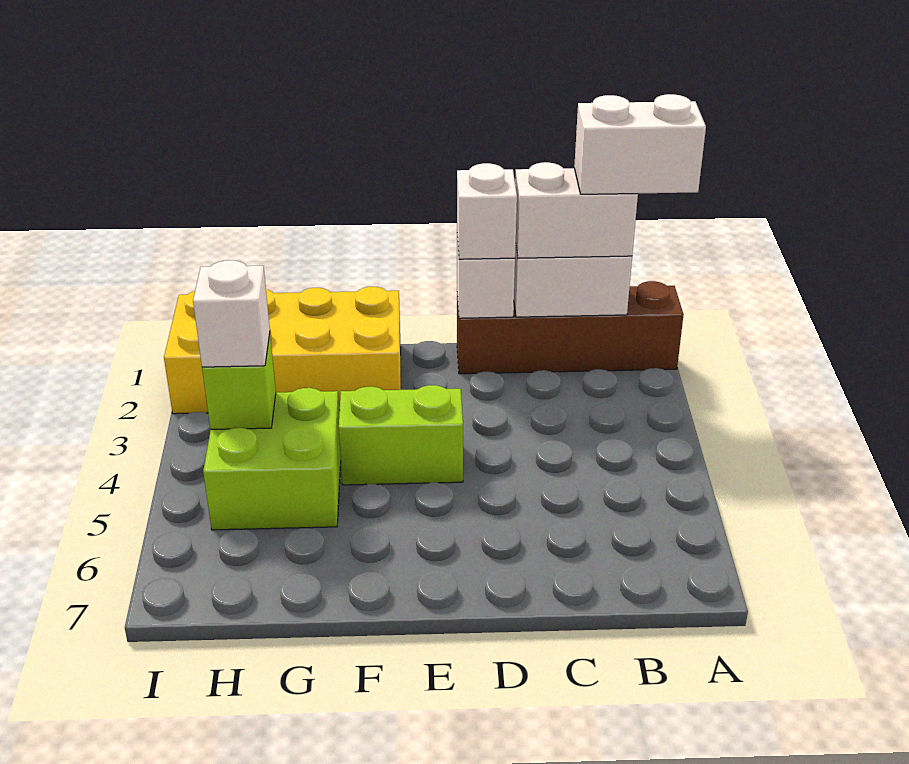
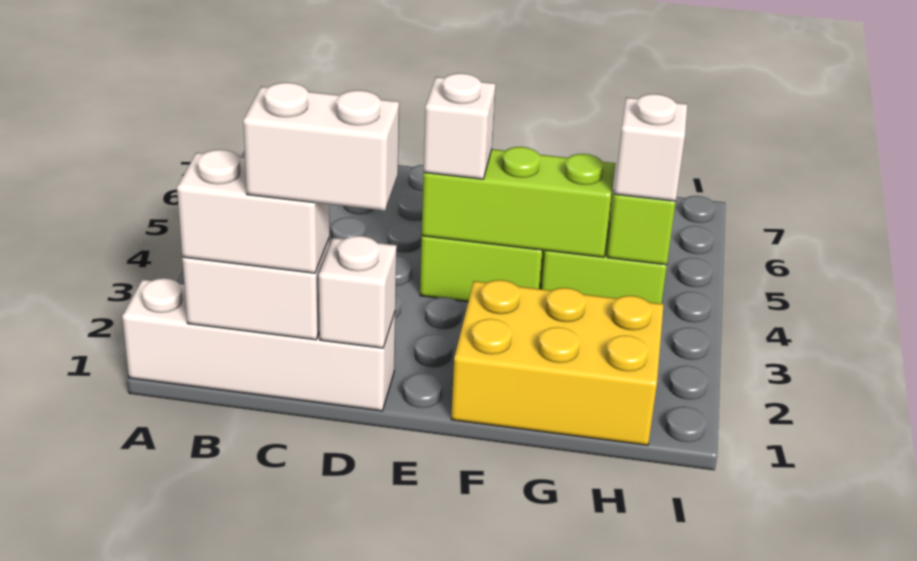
brown brick A1:D1 level 1 -> white brick A1:D1 level 1
white brick A1:B1 level 4 -> white brick C1:D1 level 4
white brick D1 level 3 -> white brick E4 level 3
none -> lime brick E4:G4 level 2
yellow brick F1:I2 level 1 -> yellow brick F1:H2 level 1

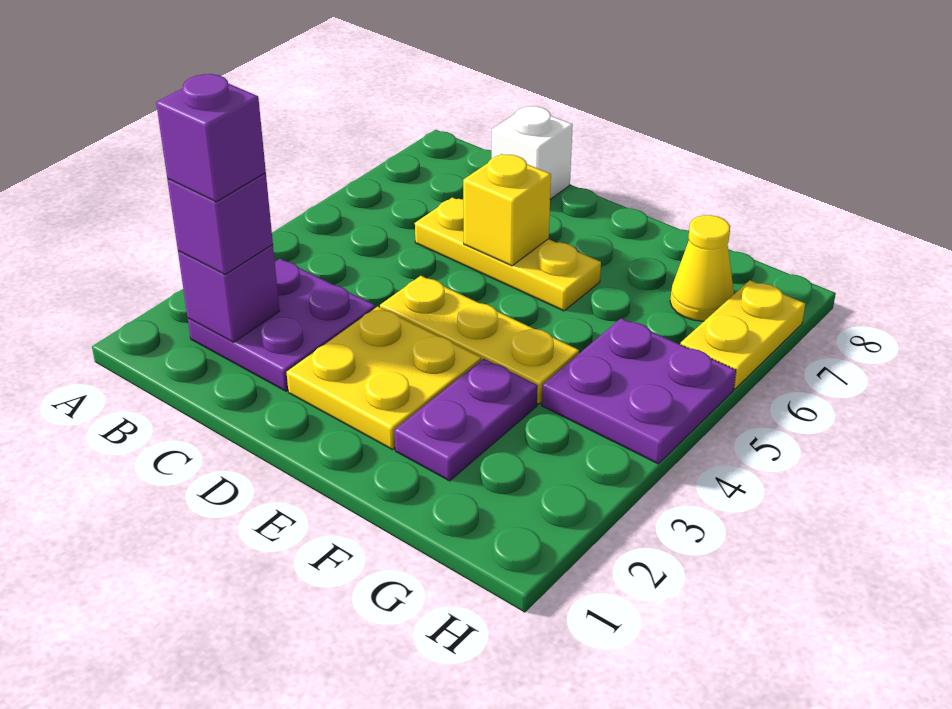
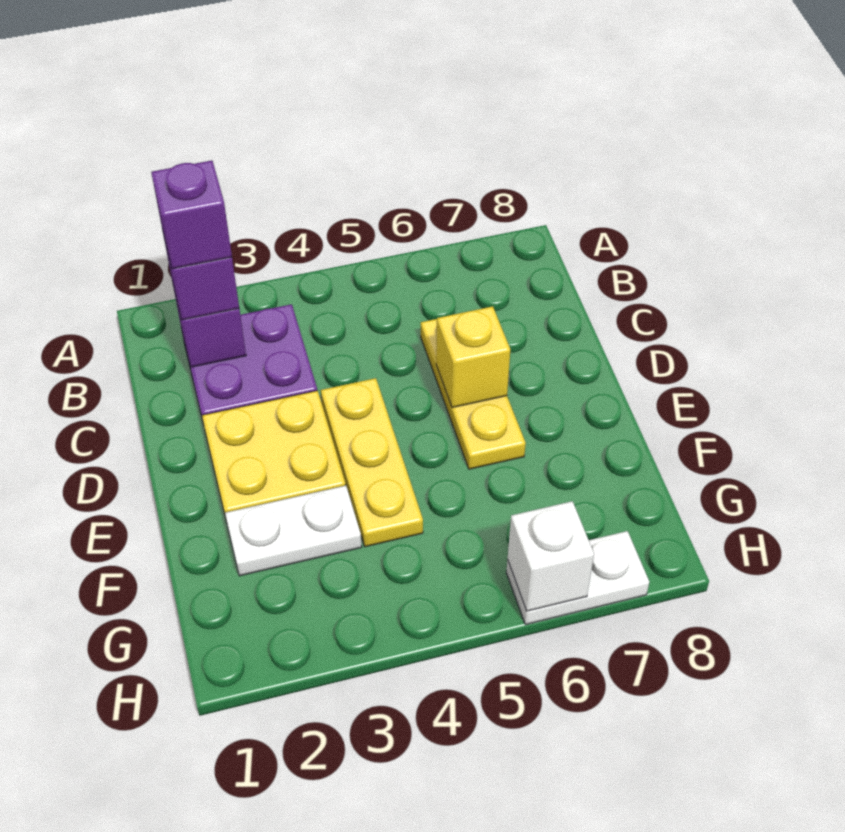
white brick C8 level 1 -> white brick H6 level 2
purple plate F2:F3 level 1 -> white plate F2:F3 level 1
purple plate G4:H5 level 1 -> none
yellow cone G7 level 1 -> none
yellow plate H6:H7 level 1 -> white plate H6:H7 level 1

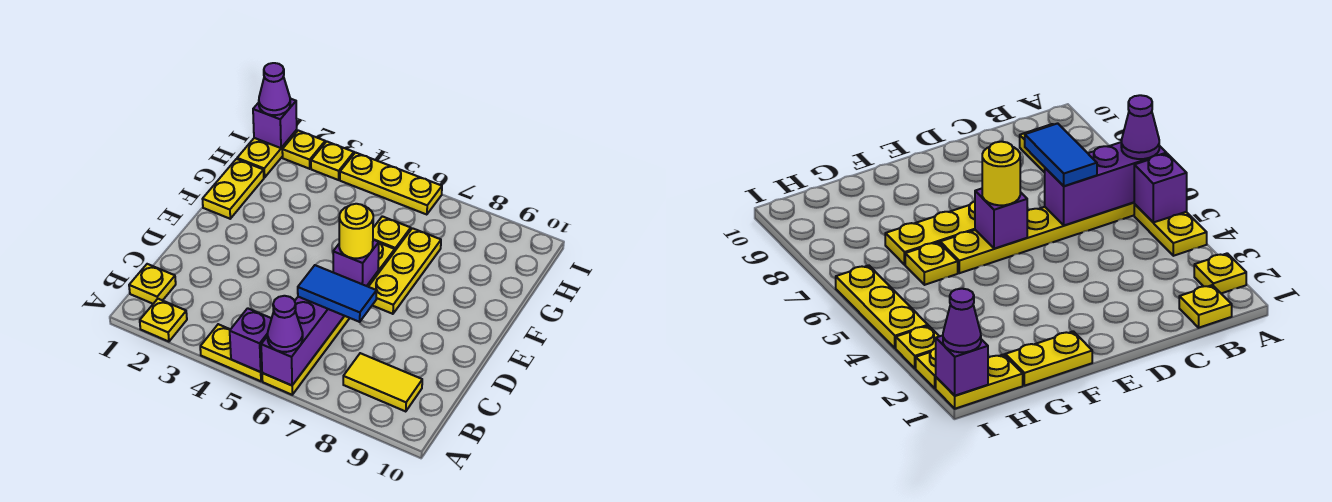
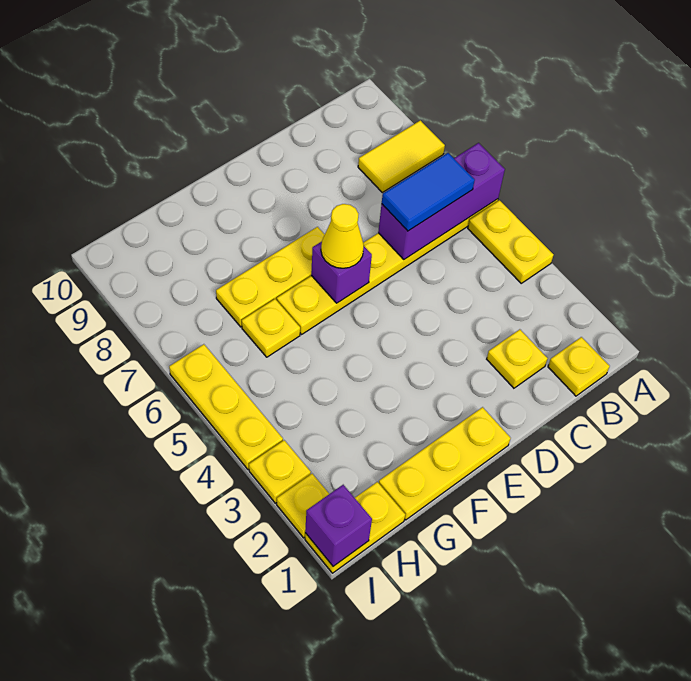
yellow plate A2 level 1 -> yellow plate C2 level 1
purple brick A5 level 2 -> none
purple cone A6 level 3 -> none
yellow tile B8:B9 level 1 -> yellow tile A8:B8 level 1
blue tile C6:C7 level 3 -> blue tile B6:C6 level 3
yellow round brick E6 level 3 -> yellow cone E6 level 3
yellow plate F1:G1 level 1 -> yellow plate E1:G1 level 1
purple cone I1 level 3 -> none

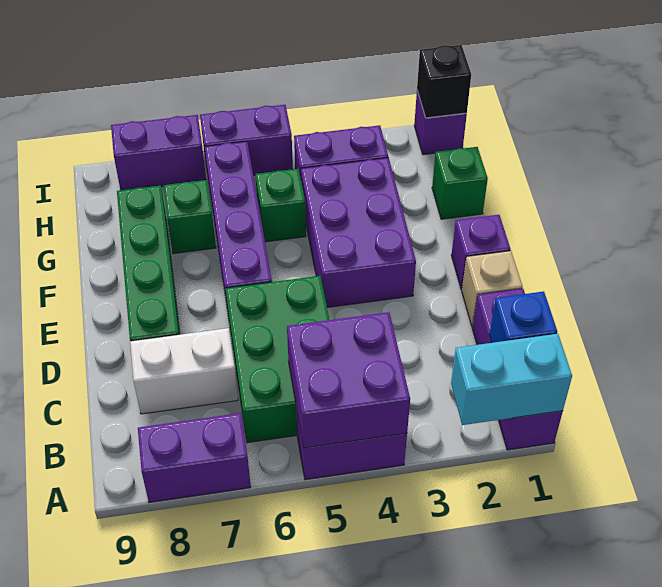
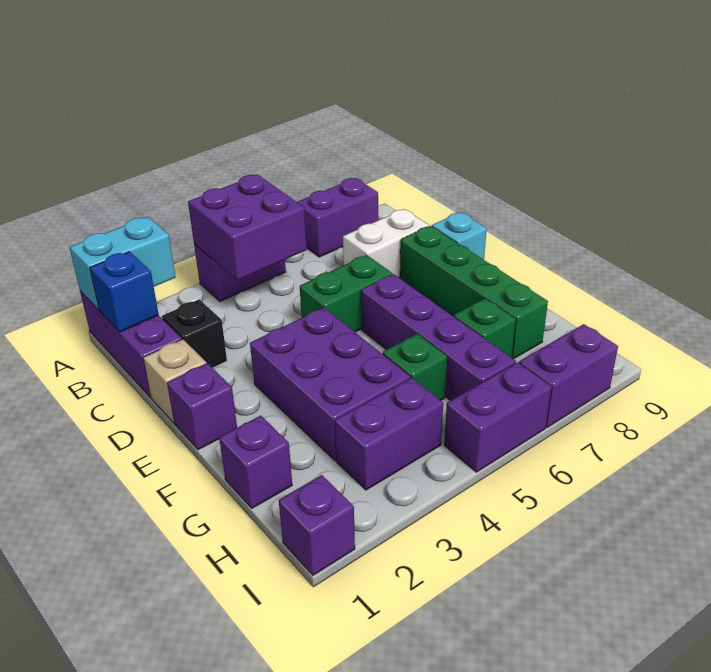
green brick B5:D6 level 1 -> green brick D5:D6 level 1
none -> cyan brick D9 level 1
green brick G1 level 1 -> purple brick G1 level 1
black brick I1 level 2 -> black brick C2 level 1

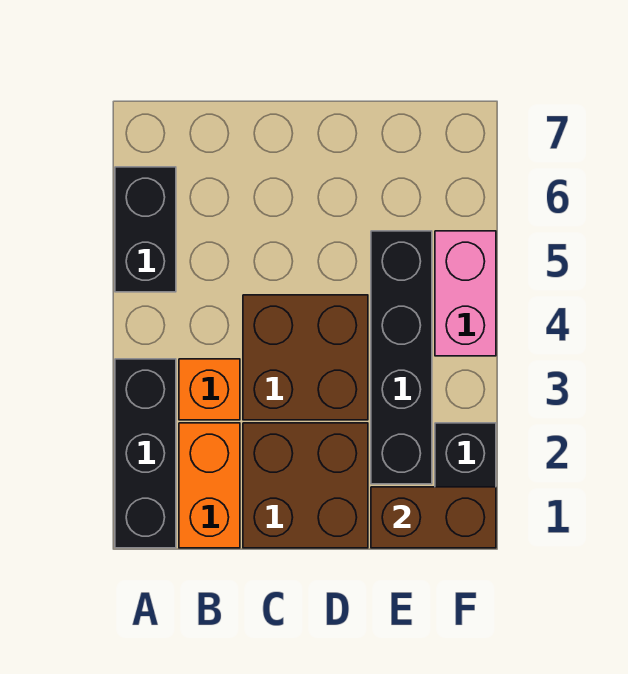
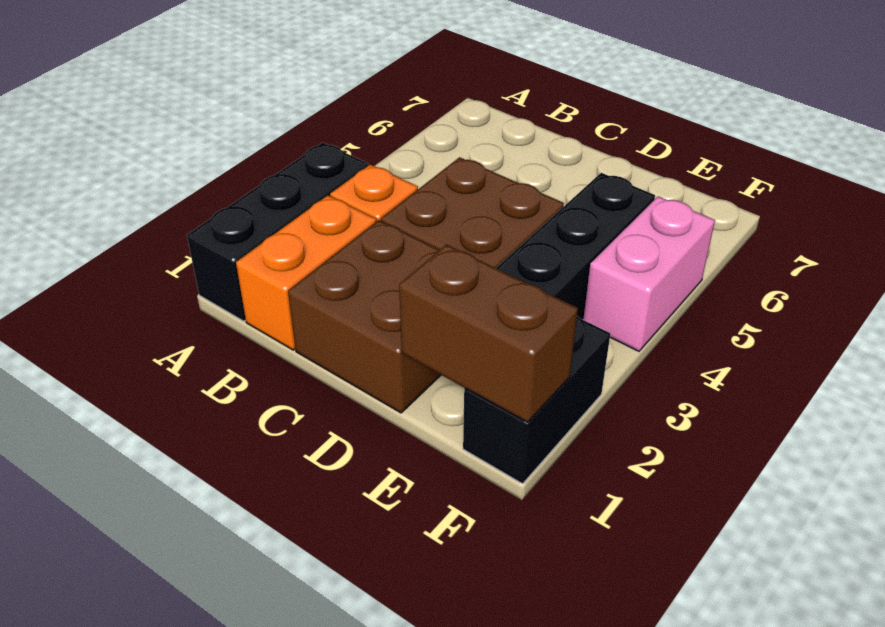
black brick A5:A6 level 1 -> none

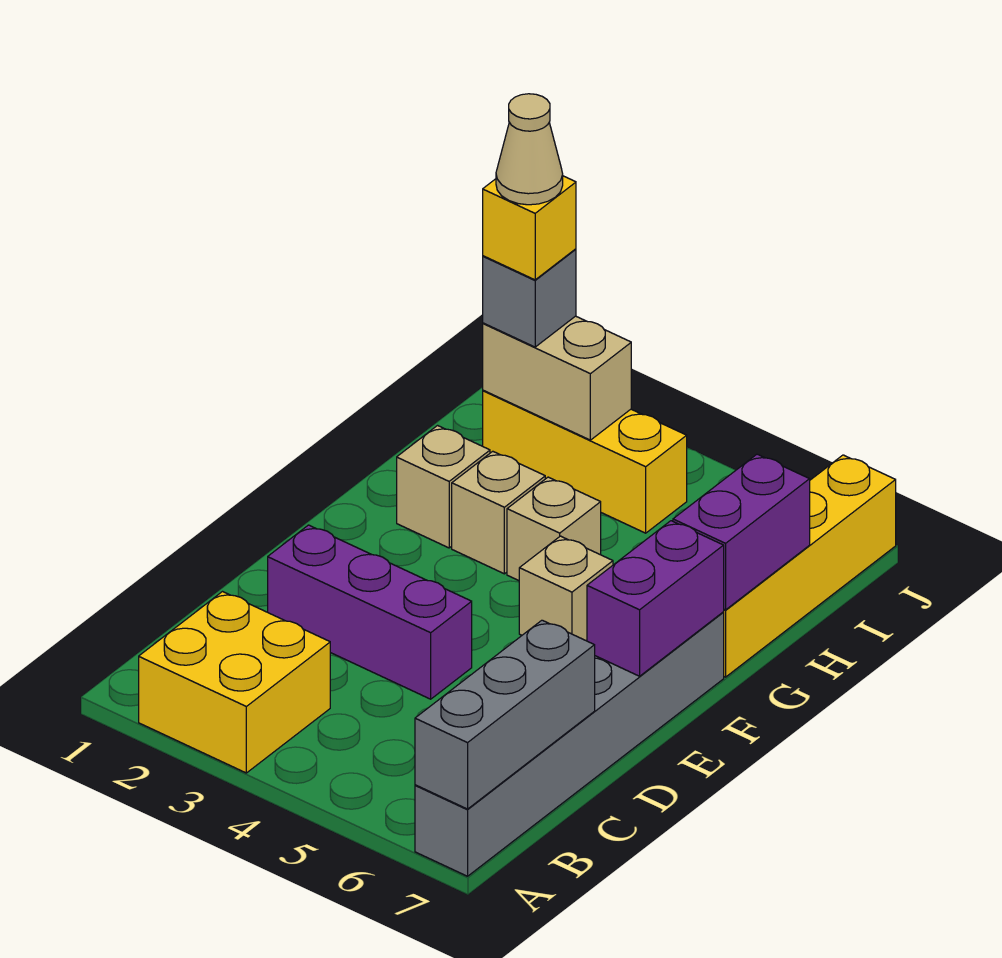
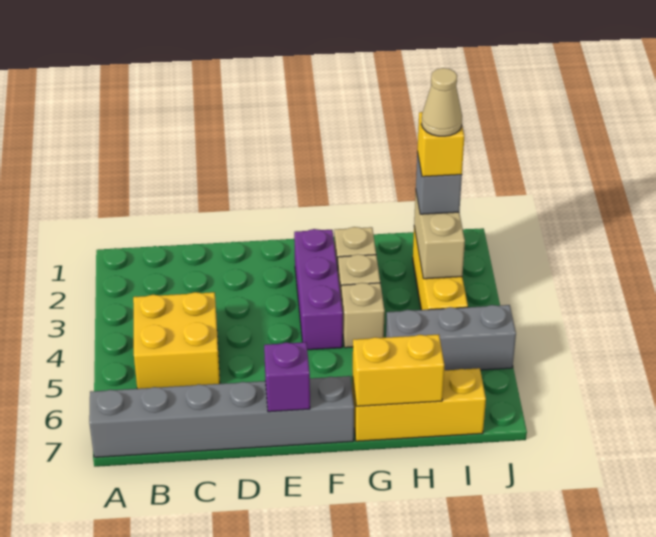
yellow brick A2:B3 level 1 -> yellow brick B4:C5 level 1
grey brick A7:C7 level 2 -> grey brick H5:J5 level 1
purple brick D2:D4 level 1 -> purple brick F2:F4 level 1
purple brick E7:F7 level 2 -> purple brick E7 level 2
tan brick F5 level 1 -> none
yellow brick G7:J7 level 1 -> yellow brick G7:I7 level 1
purple brick G7:H7 level 2 -> yellow brick G7:H7 level 2

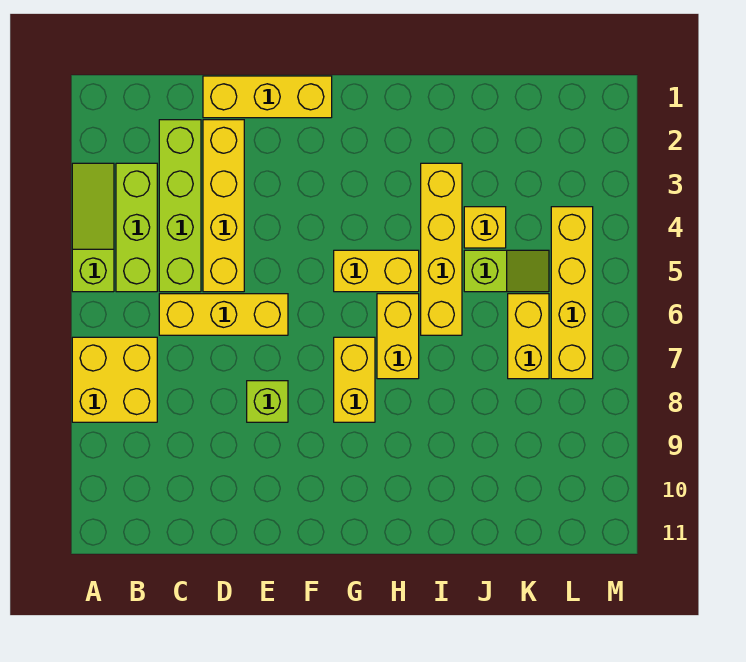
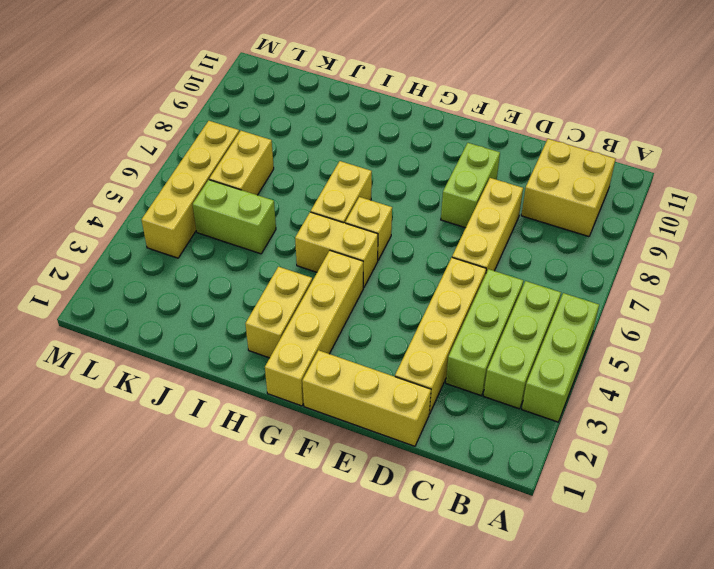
lime slope A3:A5 level 1 top 5 -> lime brick A3:A5 level 1
yellow brick A7:B8 level 1 -> yellow brick B9:C10 level 1
lime brick C2:C5 level 1 -> lime brick C3:C5 level 1
yellow brick C6:E6 level 1 -> yellow brick D6:D8 level 1
lime brick E8 level 1 -> lime brick E8:E9 level 1
yellow brick G7:G8 level 1 -> yellow brick H2:H3 level 1
yellow brick I3:I6 level 1 -> yellow brick G1:G4 level 1
yellow brick J4 level 1 -> yellow brick G6 level 1
lime slope J5:K5 level 1 top J -> lime brick J5:K5 level 1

:::::

## Your instructions
Using the material above, state how many lines carry the word "slope", giving the number alone.

## Answer for this exercise
2